### RECORDED INFORMATION
──────────
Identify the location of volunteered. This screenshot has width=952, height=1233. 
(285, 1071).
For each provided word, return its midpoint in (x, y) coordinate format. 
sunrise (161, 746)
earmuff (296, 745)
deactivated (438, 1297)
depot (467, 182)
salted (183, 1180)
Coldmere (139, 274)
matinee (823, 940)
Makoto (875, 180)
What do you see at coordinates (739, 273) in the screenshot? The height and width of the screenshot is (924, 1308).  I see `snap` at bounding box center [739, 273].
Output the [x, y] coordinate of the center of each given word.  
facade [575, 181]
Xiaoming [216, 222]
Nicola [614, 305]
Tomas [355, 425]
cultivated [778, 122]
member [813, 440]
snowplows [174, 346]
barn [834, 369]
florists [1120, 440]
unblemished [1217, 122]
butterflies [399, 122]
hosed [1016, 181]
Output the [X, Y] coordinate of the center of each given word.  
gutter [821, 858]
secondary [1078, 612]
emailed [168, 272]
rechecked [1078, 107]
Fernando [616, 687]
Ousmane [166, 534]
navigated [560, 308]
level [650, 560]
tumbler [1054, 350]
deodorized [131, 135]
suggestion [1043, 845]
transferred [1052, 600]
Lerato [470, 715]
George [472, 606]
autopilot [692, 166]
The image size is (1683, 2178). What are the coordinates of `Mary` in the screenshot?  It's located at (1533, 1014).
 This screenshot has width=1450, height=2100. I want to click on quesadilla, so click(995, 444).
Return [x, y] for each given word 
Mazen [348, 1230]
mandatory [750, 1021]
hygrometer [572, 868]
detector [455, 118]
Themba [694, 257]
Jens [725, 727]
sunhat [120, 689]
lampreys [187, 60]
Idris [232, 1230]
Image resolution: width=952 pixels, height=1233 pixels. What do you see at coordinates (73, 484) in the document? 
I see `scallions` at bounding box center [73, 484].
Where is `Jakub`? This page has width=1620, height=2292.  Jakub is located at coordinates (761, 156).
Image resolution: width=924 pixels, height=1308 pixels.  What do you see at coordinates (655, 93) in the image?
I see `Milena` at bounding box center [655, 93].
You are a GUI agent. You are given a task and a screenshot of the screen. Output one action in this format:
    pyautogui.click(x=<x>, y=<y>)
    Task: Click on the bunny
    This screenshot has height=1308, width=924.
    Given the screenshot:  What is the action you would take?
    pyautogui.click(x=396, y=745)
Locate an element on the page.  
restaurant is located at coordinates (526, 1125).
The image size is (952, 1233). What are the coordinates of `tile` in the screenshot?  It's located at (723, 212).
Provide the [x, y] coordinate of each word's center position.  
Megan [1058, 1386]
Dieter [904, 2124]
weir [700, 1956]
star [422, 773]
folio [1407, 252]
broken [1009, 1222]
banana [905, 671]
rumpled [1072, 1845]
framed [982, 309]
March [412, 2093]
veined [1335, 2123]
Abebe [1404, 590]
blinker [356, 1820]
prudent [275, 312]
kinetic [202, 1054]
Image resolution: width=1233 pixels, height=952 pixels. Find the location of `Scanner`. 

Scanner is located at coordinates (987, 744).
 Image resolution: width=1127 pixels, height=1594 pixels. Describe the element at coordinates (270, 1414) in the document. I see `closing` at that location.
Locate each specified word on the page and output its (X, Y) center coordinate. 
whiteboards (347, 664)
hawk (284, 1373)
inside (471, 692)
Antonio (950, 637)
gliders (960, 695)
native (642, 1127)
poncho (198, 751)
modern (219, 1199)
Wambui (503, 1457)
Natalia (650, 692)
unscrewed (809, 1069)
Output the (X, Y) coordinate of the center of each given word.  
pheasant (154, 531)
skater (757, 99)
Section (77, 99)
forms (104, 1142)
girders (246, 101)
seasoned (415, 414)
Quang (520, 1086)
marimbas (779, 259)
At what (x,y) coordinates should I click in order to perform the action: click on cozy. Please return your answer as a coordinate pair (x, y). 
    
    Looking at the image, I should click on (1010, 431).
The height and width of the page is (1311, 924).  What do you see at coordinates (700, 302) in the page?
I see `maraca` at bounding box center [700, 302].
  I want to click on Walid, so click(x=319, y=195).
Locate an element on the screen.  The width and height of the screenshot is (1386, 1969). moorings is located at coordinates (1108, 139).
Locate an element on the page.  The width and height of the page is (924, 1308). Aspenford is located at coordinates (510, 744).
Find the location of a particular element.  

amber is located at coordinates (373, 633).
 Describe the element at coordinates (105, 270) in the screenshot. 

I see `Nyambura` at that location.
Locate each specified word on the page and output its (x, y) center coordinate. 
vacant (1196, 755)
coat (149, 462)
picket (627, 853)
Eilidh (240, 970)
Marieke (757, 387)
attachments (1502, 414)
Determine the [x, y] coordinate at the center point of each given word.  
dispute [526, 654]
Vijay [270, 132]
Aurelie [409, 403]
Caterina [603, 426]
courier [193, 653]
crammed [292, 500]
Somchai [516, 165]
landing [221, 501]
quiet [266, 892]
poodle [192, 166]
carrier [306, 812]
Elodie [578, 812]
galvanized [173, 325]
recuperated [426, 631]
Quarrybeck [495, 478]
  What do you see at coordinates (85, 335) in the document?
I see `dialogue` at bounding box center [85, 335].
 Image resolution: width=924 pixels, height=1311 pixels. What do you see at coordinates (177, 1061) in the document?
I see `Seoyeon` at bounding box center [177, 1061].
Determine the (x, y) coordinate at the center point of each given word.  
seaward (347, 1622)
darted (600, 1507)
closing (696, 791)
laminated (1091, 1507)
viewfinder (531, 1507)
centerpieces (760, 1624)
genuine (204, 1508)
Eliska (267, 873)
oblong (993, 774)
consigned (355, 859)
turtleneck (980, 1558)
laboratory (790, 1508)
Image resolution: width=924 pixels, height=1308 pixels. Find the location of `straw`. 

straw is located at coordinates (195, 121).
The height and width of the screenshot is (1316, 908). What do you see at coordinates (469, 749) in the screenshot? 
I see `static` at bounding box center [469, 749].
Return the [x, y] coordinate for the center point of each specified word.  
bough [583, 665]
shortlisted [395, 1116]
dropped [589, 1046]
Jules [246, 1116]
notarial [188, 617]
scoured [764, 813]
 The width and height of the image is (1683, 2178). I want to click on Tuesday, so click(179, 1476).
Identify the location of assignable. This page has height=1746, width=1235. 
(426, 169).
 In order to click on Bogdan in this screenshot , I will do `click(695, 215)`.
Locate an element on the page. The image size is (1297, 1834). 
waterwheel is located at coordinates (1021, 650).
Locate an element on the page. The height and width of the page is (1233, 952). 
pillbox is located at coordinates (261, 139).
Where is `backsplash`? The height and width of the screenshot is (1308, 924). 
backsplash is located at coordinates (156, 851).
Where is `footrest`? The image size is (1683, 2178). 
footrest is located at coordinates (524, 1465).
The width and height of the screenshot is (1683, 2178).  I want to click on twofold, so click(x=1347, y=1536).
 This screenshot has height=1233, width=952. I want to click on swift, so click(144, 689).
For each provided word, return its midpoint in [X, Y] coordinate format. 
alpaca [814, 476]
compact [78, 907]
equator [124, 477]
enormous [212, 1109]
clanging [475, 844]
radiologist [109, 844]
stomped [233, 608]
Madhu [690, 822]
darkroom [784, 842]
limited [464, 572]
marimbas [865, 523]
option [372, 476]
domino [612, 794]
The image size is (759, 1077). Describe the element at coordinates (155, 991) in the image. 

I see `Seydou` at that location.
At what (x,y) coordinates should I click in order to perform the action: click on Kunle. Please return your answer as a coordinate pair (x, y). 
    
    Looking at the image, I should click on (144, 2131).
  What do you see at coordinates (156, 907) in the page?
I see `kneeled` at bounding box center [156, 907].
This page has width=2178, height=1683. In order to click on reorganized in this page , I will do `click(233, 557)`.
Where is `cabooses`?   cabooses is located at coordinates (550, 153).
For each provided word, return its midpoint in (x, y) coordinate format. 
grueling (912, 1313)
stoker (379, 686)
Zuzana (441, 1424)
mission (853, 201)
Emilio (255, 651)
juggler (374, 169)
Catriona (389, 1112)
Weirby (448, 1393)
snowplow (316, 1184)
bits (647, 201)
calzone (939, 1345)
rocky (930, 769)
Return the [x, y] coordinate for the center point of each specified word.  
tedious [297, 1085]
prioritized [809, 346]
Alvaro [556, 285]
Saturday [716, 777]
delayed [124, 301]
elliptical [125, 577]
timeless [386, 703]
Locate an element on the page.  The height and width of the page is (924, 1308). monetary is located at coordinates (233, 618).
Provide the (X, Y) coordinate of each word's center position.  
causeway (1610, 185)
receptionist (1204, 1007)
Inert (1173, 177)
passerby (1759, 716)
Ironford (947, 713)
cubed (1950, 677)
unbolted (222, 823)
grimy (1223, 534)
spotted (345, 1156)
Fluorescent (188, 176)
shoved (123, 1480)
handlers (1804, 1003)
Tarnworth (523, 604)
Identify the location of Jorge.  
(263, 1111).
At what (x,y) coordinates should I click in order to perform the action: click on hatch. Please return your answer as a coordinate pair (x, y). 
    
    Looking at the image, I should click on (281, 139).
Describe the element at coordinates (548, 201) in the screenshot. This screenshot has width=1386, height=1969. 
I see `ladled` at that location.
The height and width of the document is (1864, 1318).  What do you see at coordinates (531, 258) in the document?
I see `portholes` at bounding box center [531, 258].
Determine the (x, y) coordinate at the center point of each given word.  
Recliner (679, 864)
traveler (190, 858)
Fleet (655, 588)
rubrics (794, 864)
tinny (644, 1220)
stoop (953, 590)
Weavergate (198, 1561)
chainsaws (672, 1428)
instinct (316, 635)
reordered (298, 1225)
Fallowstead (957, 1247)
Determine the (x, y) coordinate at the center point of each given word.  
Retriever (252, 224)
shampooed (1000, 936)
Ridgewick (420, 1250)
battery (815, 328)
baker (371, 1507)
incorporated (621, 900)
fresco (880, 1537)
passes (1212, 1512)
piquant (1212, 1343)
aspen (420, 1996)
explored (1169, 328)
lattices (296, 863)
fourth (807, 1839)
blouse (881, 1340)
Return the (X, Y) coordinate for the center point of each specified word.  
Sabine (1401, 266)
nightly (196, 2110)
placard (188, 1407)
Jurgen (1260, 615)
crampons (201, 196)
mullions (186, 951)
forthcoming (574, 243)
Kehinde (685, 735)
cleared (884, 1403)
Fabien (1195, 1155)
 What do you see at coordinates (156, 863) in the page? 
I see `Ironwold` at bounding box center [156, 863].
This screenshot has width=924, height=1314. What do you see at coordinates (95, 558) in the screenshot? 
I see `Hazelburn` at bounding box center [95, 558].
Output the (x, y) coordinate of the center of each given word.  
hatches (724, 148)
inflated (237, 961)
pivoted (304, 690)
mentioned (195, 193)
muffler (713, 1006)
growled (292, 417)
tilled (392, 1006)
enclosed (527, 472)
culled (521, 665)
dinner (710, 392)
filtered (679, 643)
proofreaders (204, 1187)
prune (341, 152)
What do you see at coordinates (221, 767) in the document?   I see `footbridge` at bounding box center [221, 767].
──────────
### WORK TO BE COMPLETED
Copy out the part of the material that opens with the line containing "mission (853, 201)" and closes with the line containing "center [531, 258].", both lines included.

### TASK OUTPUT
mission (853, 201)
Emilio (255, 651)
juggler (374, 169)
Catriona (389, 1112)
Weirby (448, 1393)
snowplow (316, 1184)
bits (647, 201)
calzone (939, 1345)
rocky (930, 769)
Return the [x, y] coordinate for the center point of each specified word.  
tedious [297, 1085]
prioritized [809, 346]
Alvaro [556, 285]
Saturday [716, 777]
delayed [124, 301]
elliptical [125, 577]
timeless [386, 703]
Locate an element on the page.  The height and width of the page is (924, 1308). monetary is located at coordinates (233, 618).
Provide the (X, Y) coordinate of each word's center position.  
causeway (1610, 185)
receptionist (1204, 1007)
Inert (1173, 177)
passerby (1759, 716)
Ironford (947, 713)
cubed (1950, 677)
unbolted (222, 823)
grimy (1223, 534)
spotted (345, 1156)
Fluorescent (188, 176)
shoved (123, 1480)
handlers (1804, 1003)
Tarnworth (523, 604)
Identify the location of Jorge.  
(263, 1111).
At what (x,y) coordinates should I click in order to perform the action: click on hatch. Please return your answer as a coordinate pair (x, y). 
    
    Looking at the image, I should click on (281, 139).
Describe the element at coordinates (548, 201) in the screenshot. This screenshot has width=1386, height=1969. 
I see `ladled` at that location.
The height and width of the document is (1864, 1318).  What do you see at coordinates (531, 258) in the document?
I see `portholes` at bounding box center [531, 258].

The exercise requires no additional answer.